### RECORDS PROVIDED:
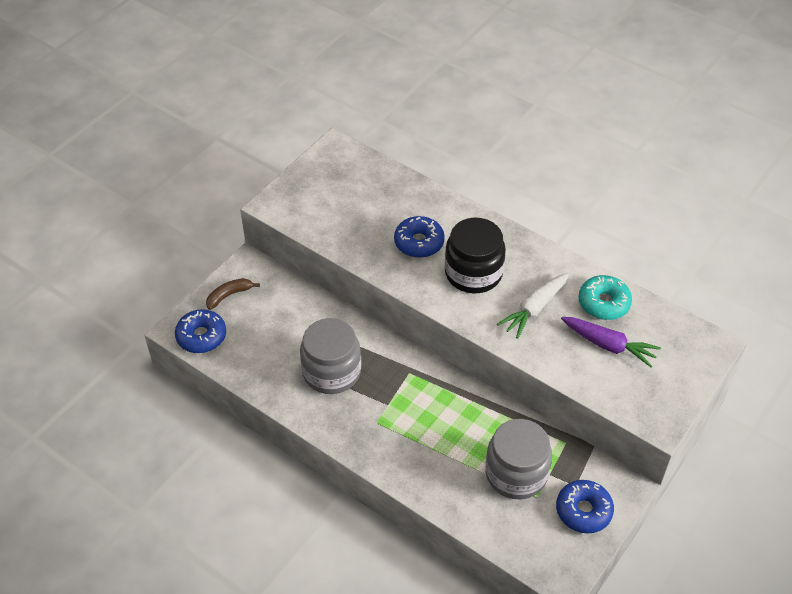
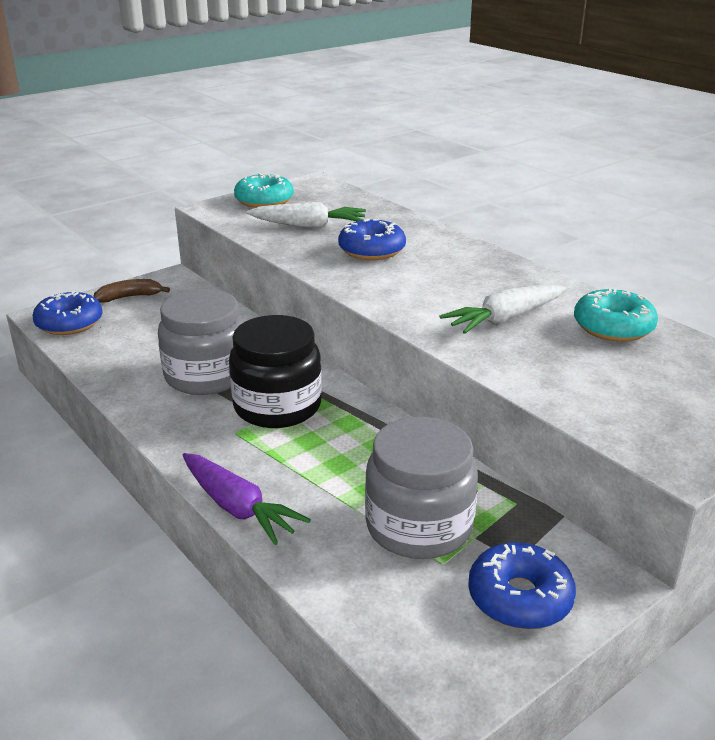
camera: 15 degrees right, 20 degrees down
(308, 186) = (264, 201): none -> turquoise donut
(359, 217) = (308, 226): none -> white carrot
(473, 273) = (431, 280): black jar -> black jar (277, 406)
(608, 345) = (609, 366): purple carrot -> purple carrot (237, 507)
---
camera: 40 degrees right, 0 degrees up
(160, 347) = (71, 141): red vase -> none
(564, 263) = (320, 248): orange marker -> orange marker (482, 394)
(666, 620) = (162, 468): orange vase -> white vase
==
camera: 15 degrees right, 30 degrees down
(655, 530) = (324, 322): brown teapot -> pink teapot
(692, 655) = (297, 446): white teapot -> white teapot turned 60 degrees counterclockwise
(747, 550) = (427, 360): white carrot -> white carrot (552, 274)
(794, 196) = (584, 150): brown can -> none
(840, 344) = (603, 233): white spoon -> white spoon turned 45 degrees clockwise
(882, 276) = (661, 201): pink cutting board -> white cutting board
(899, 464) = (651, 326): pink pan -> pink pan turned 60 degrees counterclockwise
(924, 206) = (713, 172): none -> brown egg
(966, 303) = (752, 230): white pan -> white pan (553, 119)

### WORK INSTRUCTION:
From the listing above, the lines starting with the one that has "(747, 550) = (427, 360): white" and running through the one that has "(966, 303) = (752, 230): white" should be copied exactly, ends included.

### TASK RESPONSE:
(747, 550) = (427, 360): white carrot -> white carrot (552, 274)
(794, 196) = (584, 150): brown can -> none
(840, 344) = (603, 233): white spoon -> white spoon turned 45 degrees clockwise
(882, 276) = (661, 201): pink cutting board -> white cutting board
(899, 464) = (651, 326): pink pan -> pink pan turned 60 degrees counterclockwise
(924, 206) = (713, 172): none -> brown egg
(966, 303) = (752, 230): white pan -> white pan (553, 119)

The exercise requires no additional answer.